Recorded data
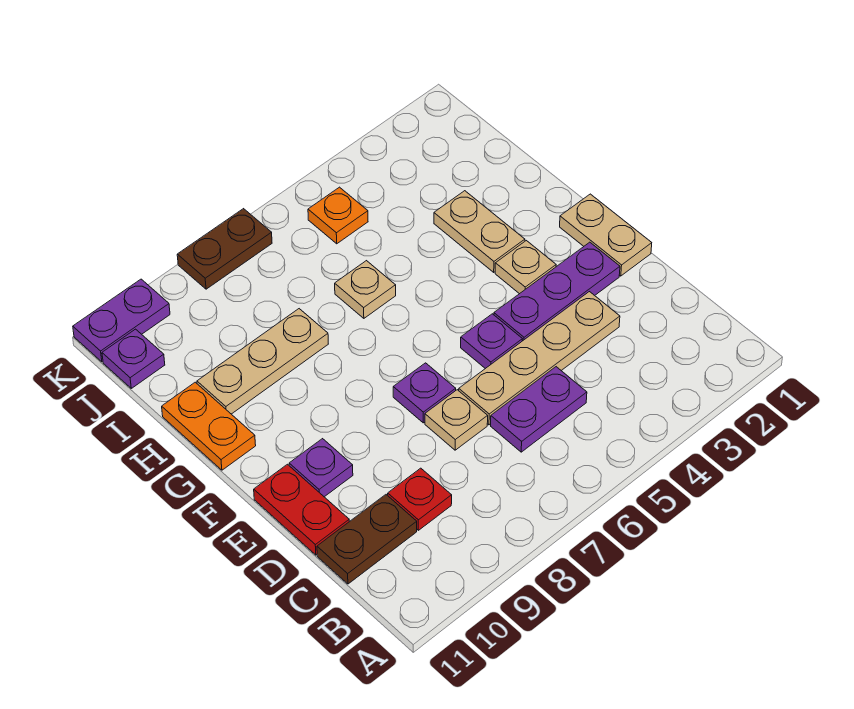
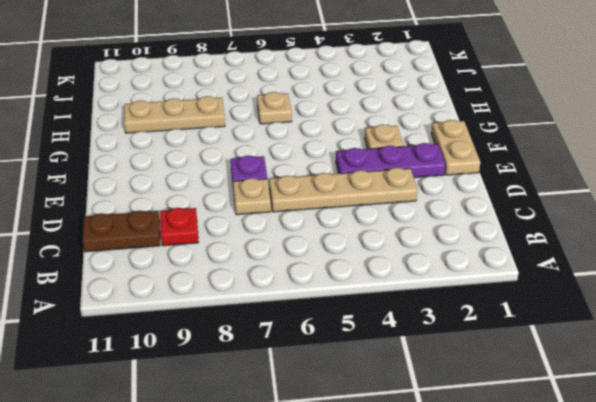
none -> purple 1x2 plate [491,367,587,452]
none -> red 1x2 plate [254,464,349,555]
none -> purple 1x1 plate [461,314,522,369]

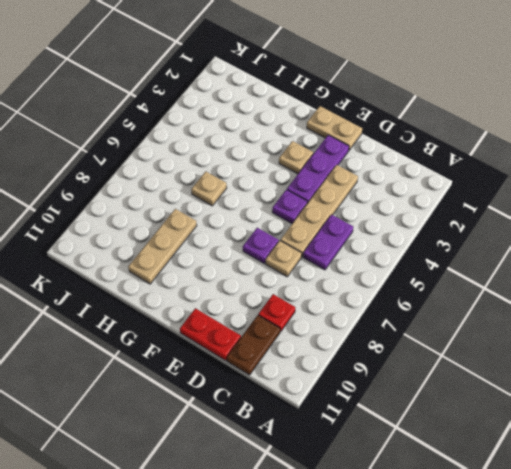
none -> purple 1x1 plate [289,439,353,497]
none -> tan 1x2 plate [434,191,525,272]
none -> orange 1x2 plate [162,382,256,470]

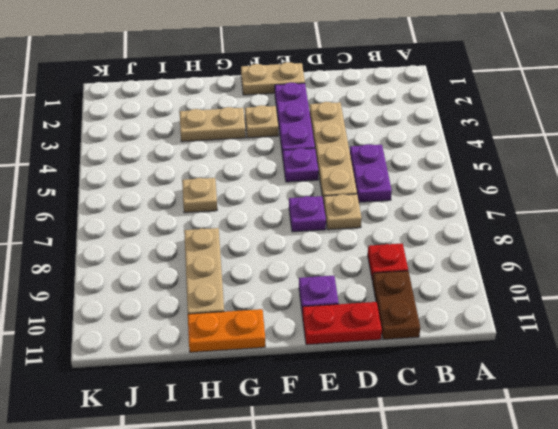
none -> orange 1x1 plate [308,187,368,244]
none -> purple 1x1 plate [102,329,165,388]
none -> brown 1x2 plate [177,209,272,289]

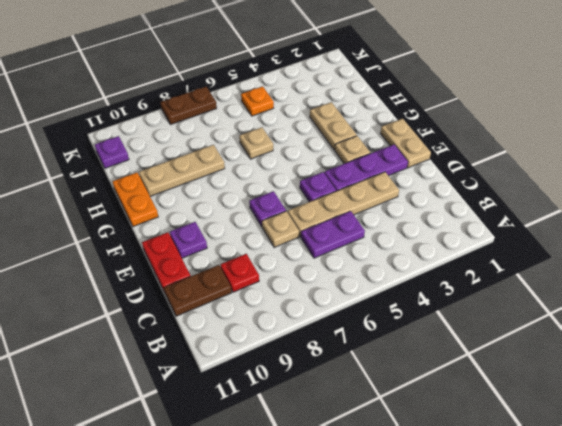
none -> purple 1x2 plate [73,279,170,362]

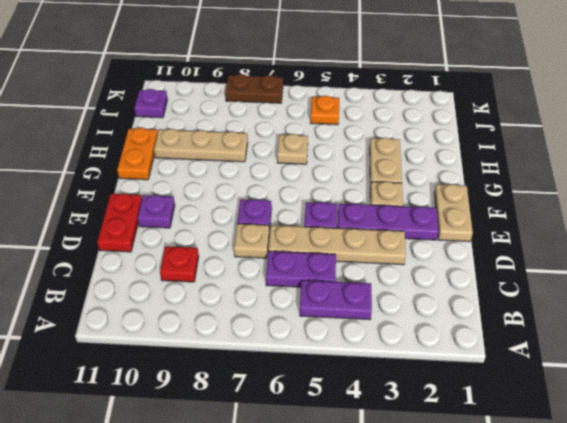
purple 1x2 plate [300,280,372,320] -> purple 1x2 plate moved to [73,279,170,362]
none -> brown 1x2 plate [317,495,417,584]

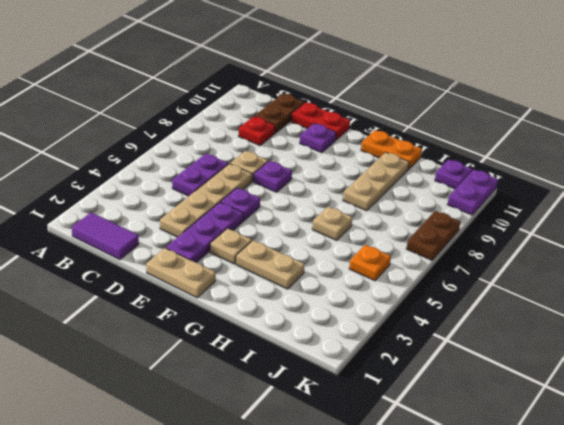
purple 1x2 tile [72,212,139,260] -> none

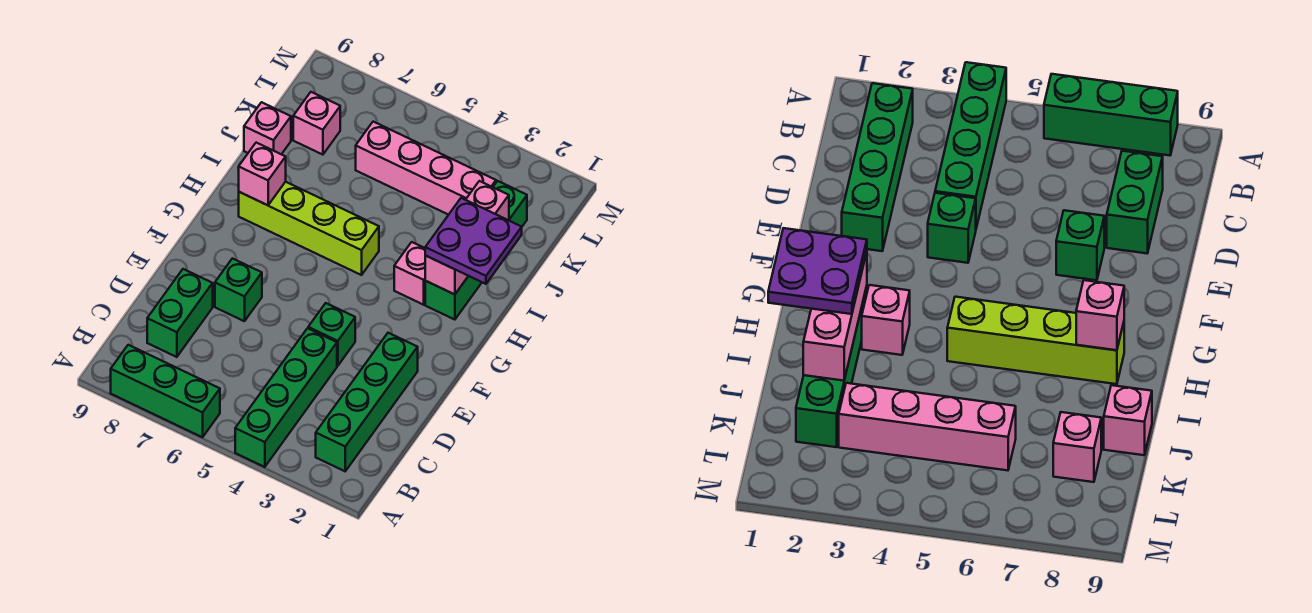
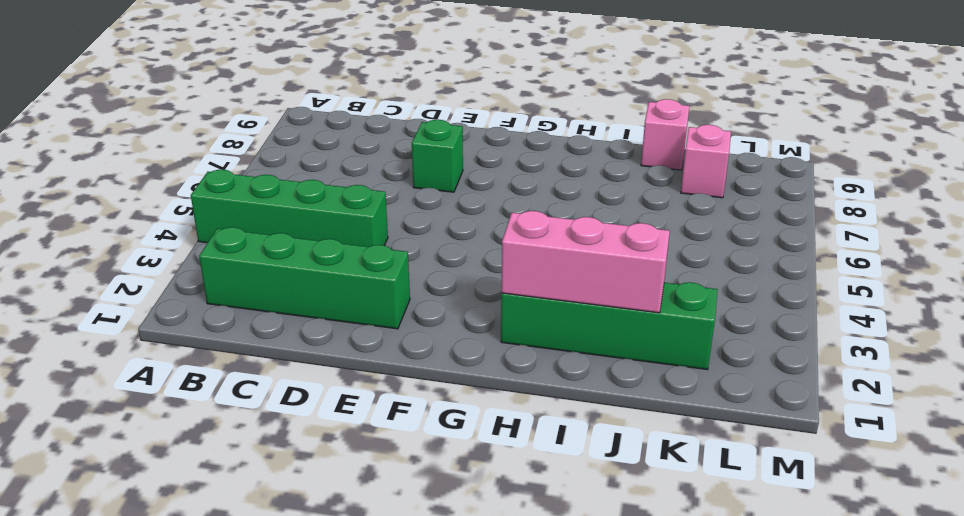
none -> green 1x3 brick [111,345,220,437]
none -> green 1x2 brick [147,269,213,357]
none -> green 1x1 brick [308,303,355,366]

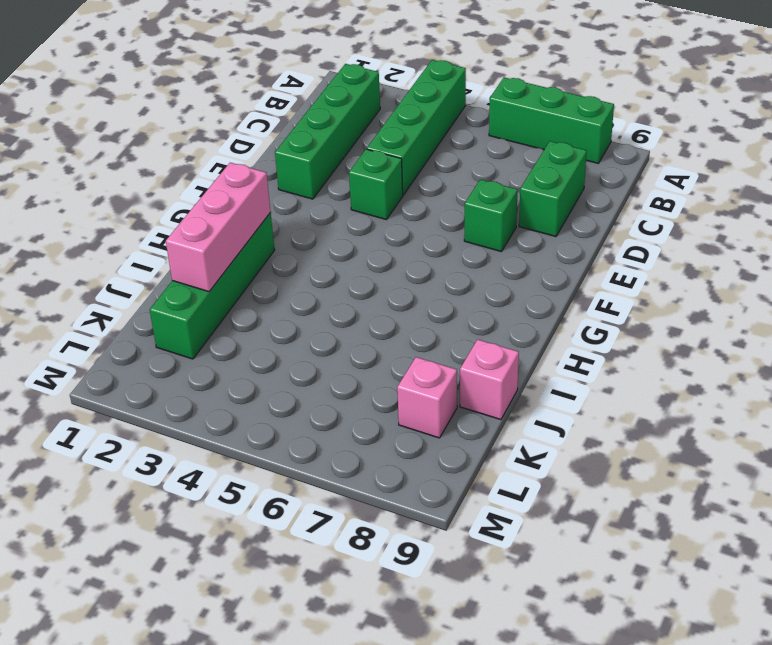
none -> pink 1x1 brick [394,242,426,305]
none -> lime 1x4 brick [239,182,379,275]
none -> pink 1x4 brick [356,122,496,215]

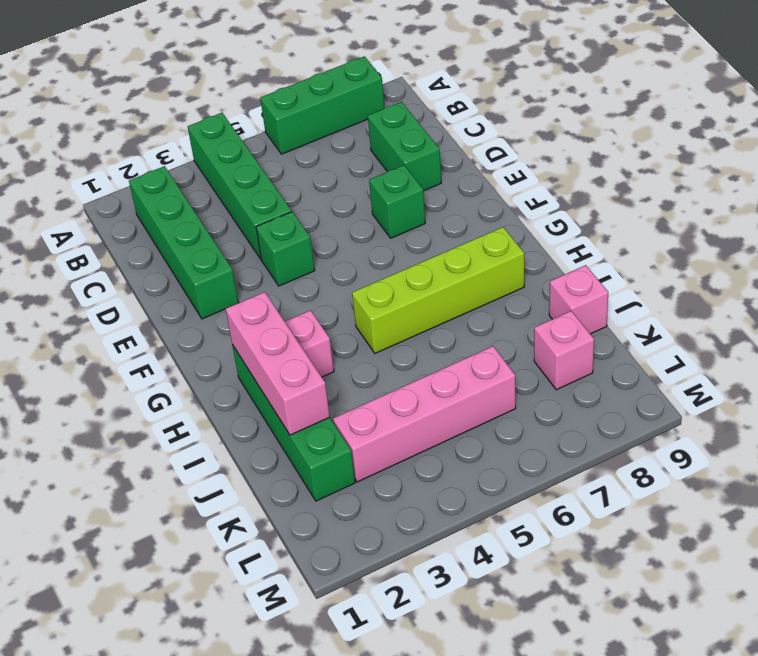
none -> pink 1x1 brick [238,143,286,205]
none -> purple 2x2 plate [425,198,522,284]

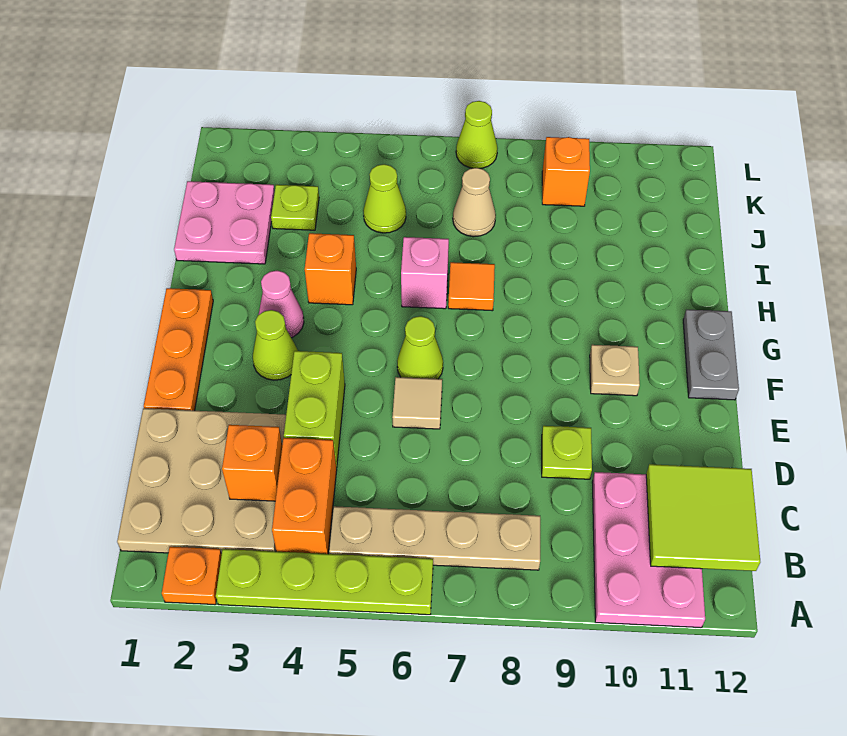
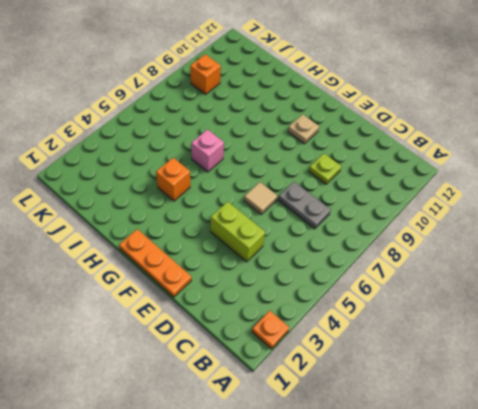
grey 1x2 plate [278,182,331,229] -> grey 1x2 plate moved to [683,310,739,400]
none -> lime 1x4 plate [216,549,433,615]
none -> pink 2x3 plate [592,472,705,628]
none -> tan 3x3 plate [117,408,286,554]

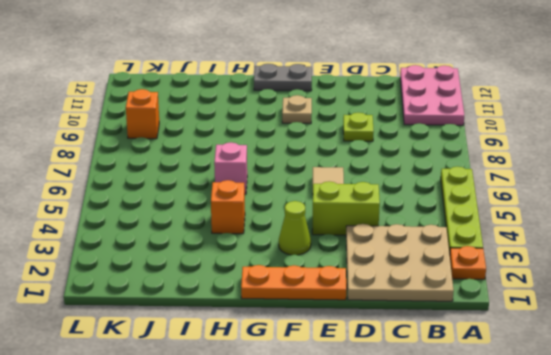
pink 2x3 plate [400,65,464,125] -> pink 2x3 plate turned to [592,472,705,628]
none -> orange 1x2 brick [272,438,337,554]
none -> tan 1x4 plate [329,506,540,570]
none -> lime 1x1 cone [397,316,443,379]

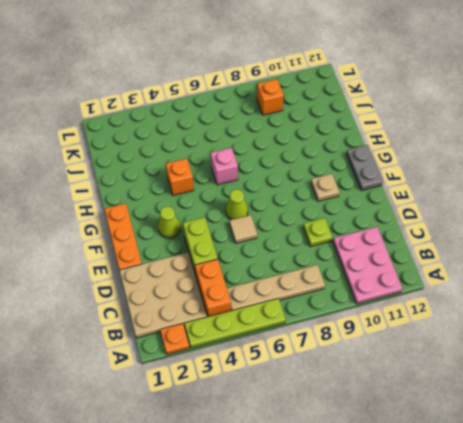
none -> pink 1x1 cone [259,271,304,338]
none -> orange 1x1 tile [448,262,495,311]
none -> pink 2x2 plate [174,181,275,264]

**What the exercise asks**.
Copy down every line of the entries containing the word "brown".

**Output for this exercise**.
none -> brown 1x2 plate [177,209,272,289]
none -> brown 1x2 plate [317,495,417,584]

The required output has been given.